▸ **Exercise material**:
※ ※ ※

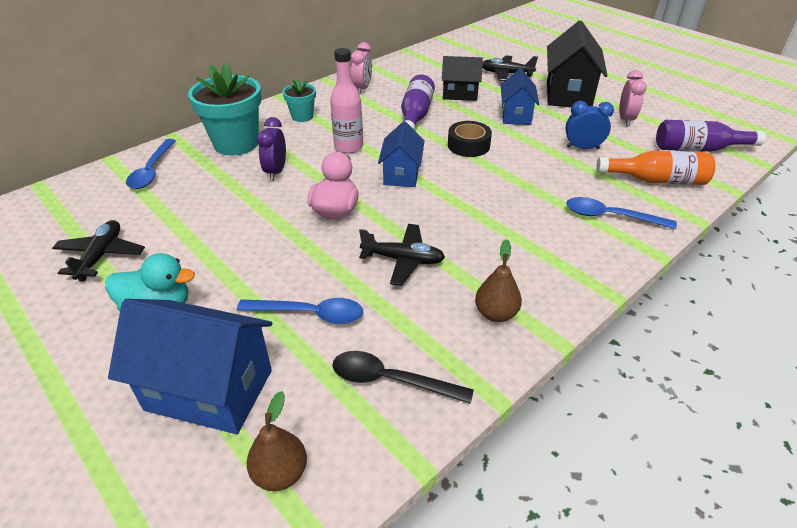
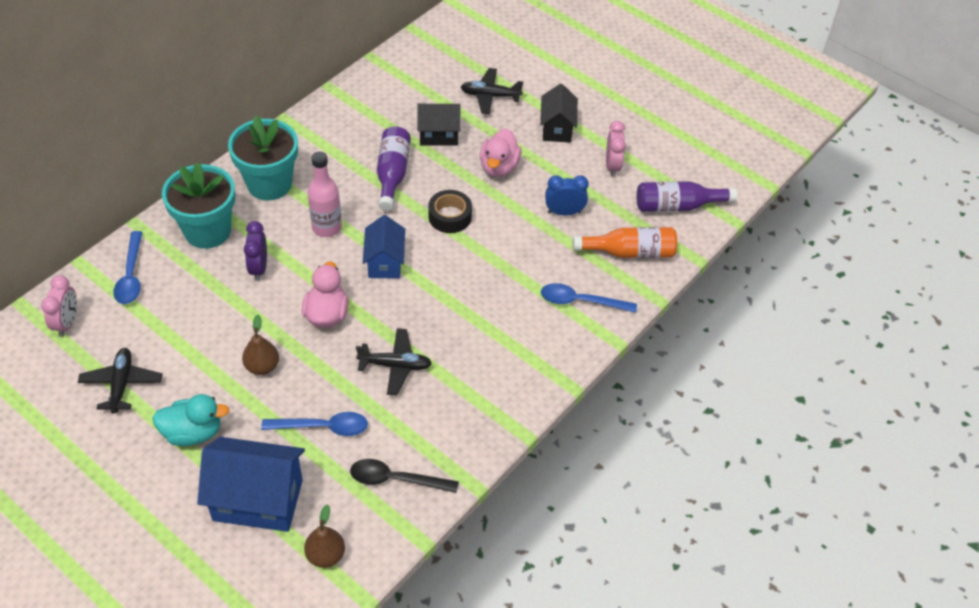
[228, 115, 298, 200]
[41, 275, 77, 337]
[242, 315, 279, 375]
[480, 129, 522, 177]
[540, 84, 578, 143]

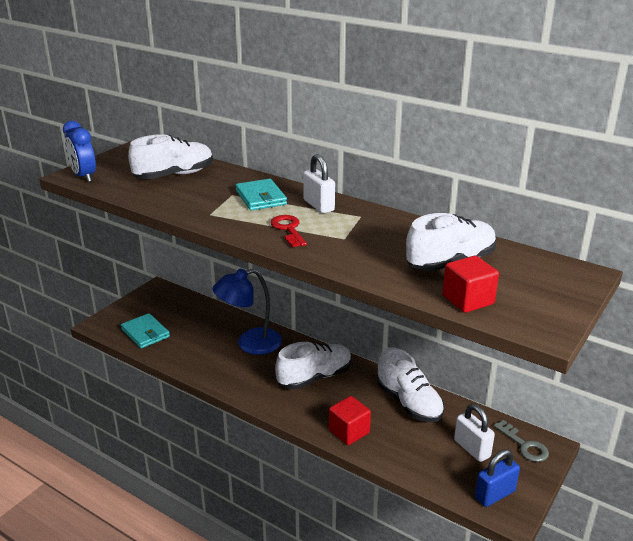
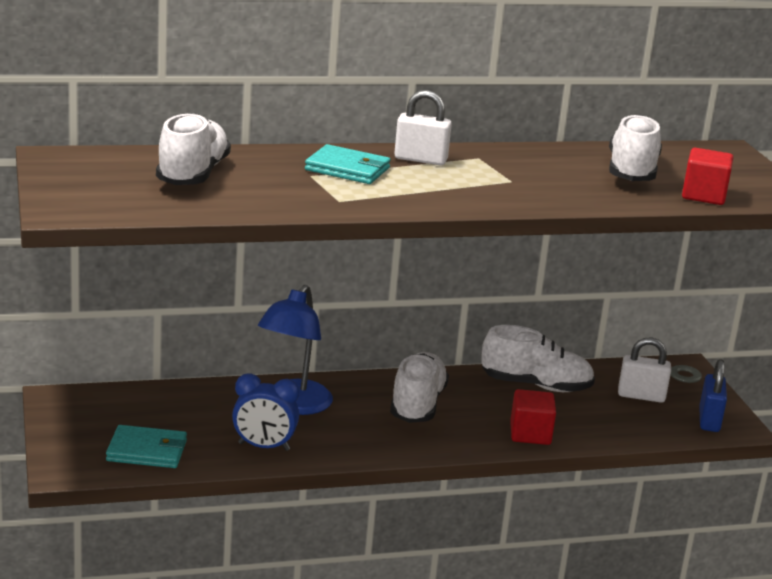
[232, 373, 299, 451]
[271, 215, 307, 247] (first image)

※ ※ ※

▸ **Your task**: Although the records contain pictures, restate them word for word with those pictures left out.

▸ **Your solution**:
[228, 115, 298, 200]
[41, 275, 77, 337]
[242, 315, 279, 375]
[480, 129, 522, 177]
[540, 84, 578, 143]

[232, 373, 299, 451]
[271, 215, 307, 247] (first image)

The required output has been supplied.